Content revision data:
━━━━━━━━━━━━━━━━━━━━━━━━━━━━━━
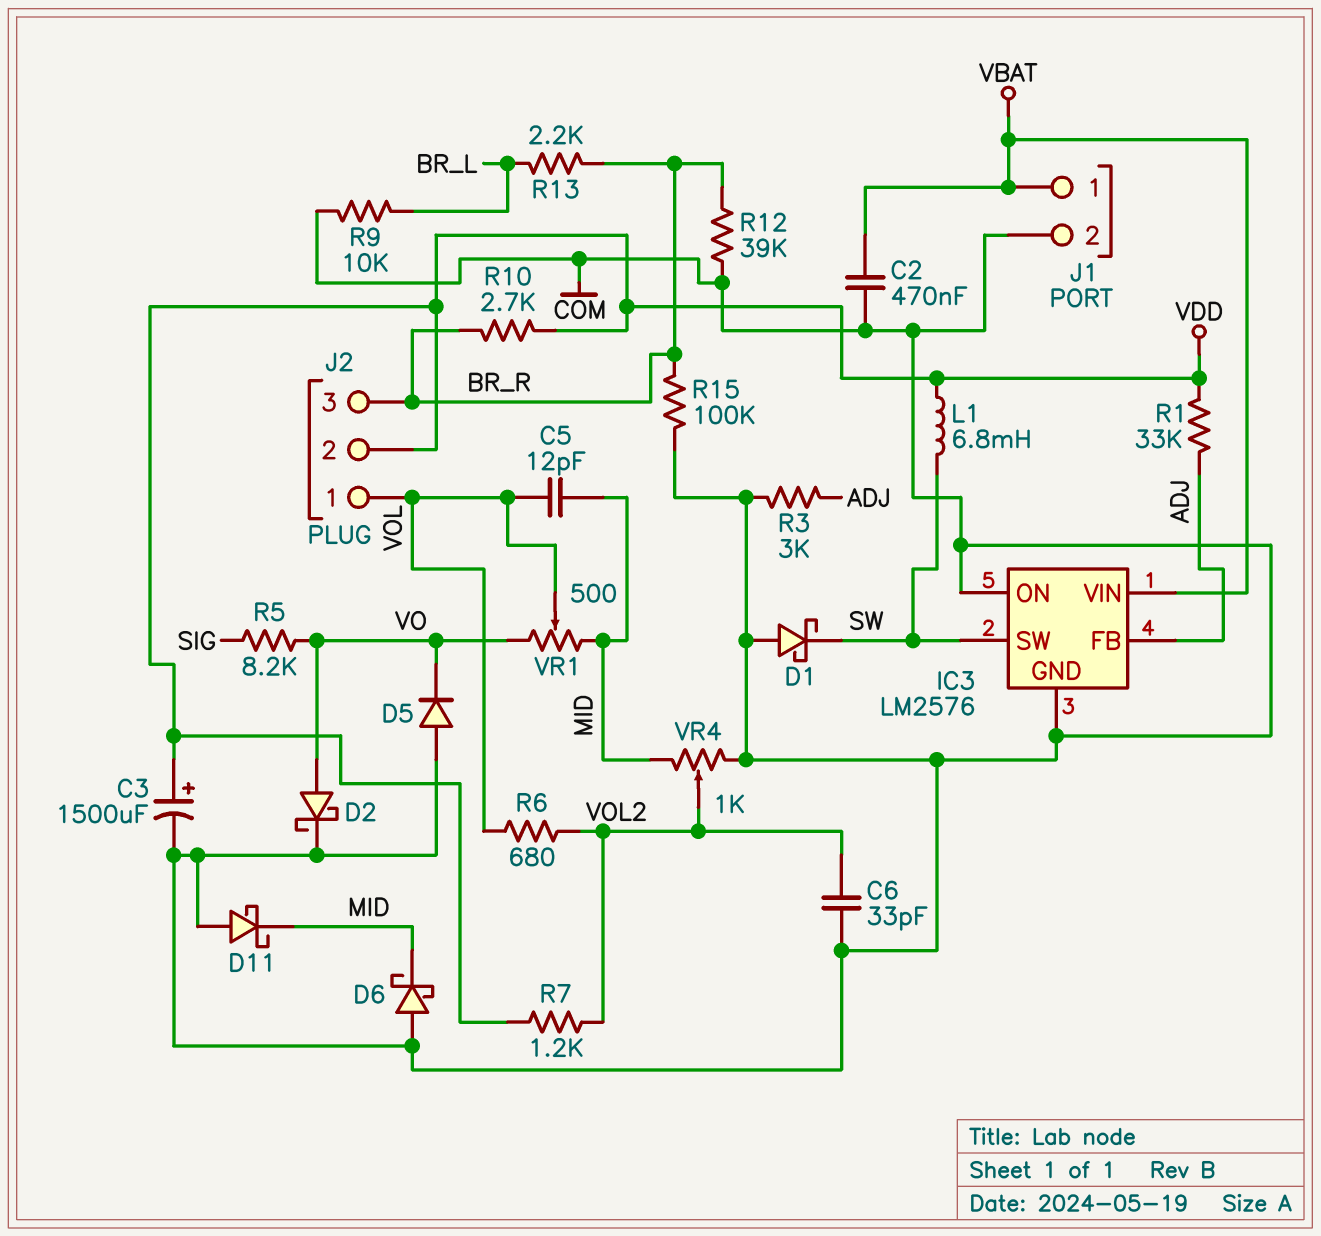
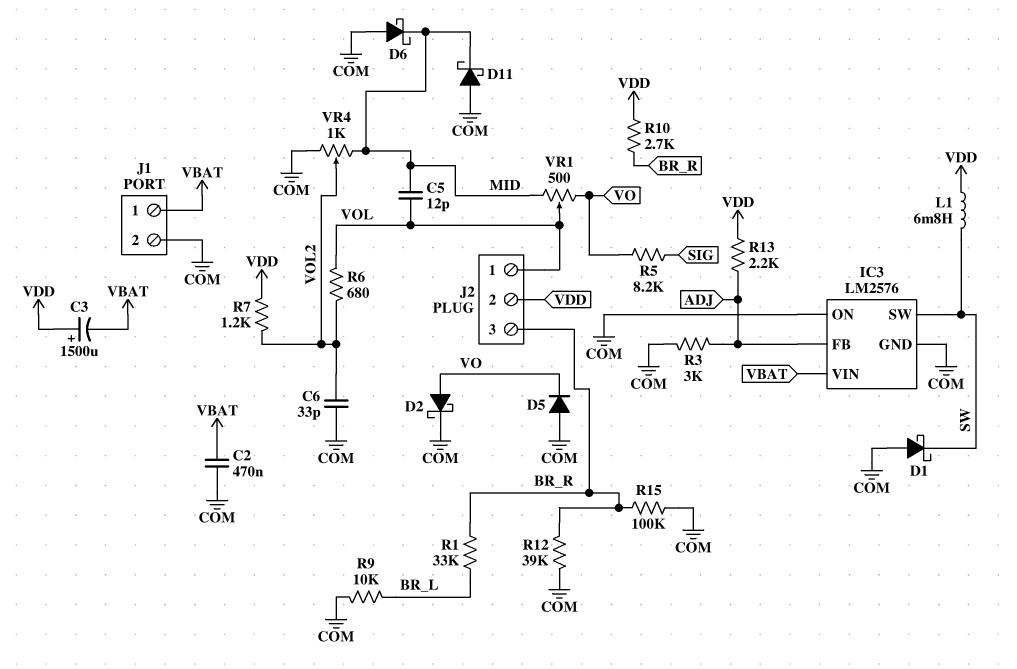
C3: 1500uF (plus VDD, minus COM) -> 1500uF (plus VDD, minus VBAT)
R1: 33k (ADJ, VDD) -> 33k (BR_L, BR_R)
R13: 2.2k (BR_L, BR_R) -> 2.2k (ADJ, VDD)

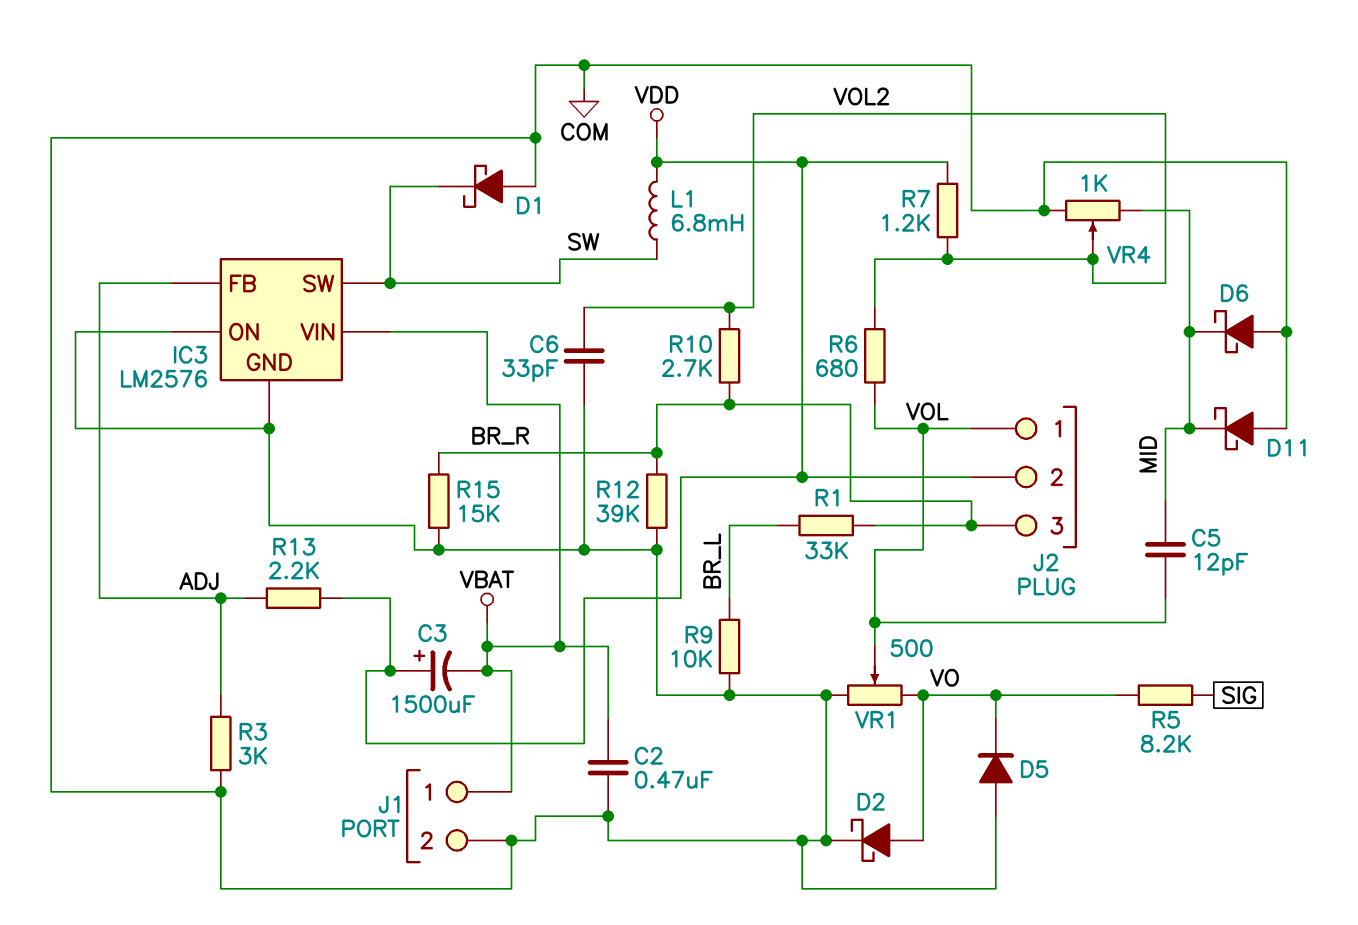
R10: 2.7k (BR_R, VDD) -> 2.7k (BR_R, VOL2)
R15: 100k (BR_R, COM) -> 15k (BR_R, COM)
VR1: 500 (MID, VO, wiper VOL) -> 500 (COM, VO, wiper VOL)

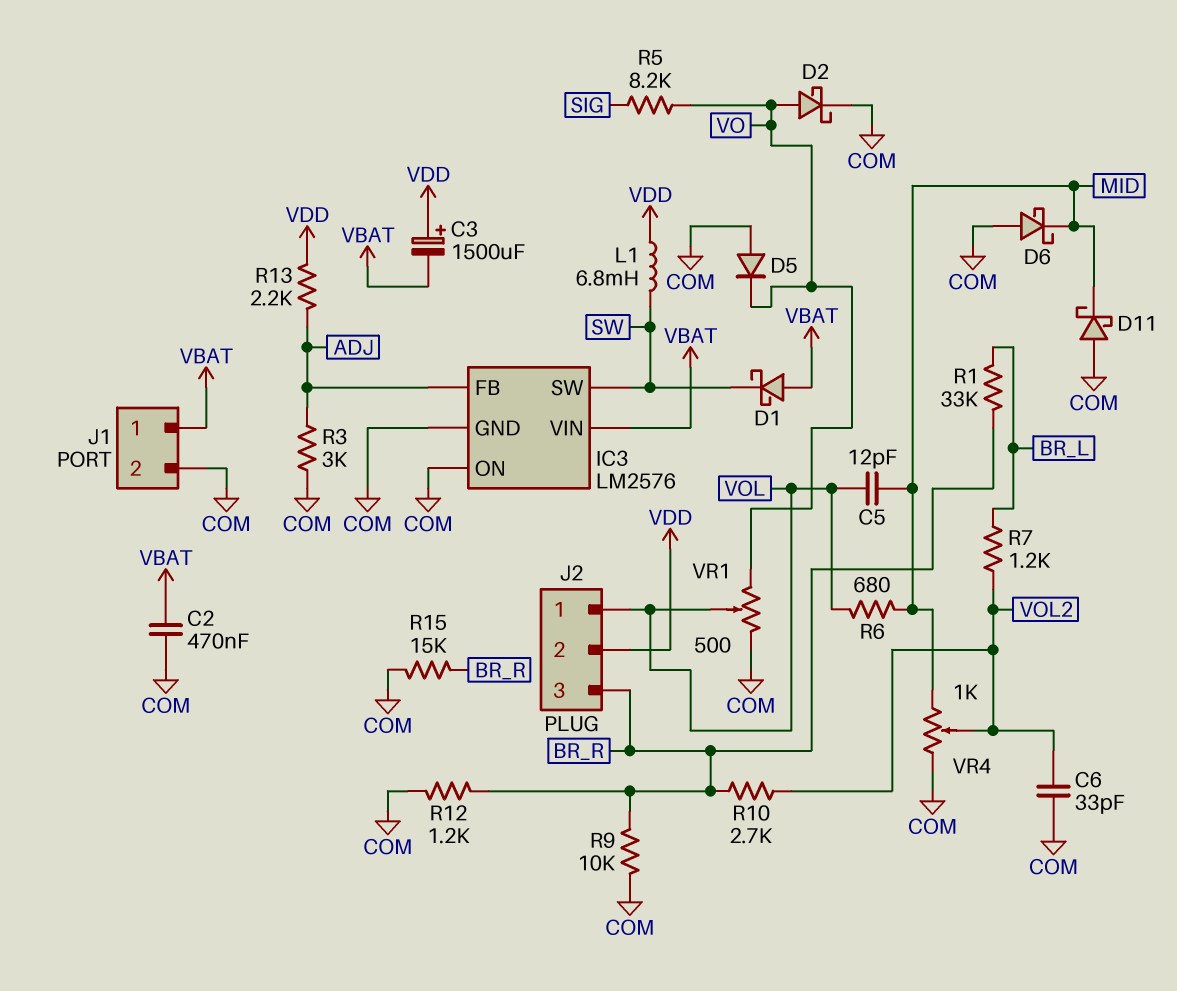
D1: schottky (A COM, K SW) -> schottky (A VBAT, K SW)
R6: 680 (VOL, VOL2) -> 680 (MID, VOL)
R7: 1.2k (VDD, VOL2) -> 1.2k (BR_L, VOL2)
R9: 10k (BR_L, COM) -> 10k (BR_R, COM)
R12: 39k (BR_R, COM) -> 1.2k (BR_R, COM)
━━━━━━━━━━━━━━━━━━━━━━━━━━━━━━
**Exercise brief:**
Nothing but the lines from the one with "R10: 2.7k (BR_R, VDD) -> 2.7k (BR_R, VOL2)" up to and including the one with "R7: 1.2k (VDD, VOL2) -> 1.2k (BR_L, VOL2)" should be printed, exactly as they read above. Please keep the pictures out.

**Reply:**
R10: 2.7k (BR_R, VDD) -> 2.7k (BR_R, VOL2)
R15: 100k (BR_R, COM) -> 15k (BR_R, COM)
VR1: 500 (MID, VO, wiper VOL) -> 500 (COM, VO, wiper VOL)

D1: schottky (A COM, K SW) -> schottky (A VBAT, K SW)
R6: 680 (VOL, VOL2) -> 680 (MID, VOL)
R7: 1.2k (VDD, VOL2) -> 1.2k (BR_L, VOL2)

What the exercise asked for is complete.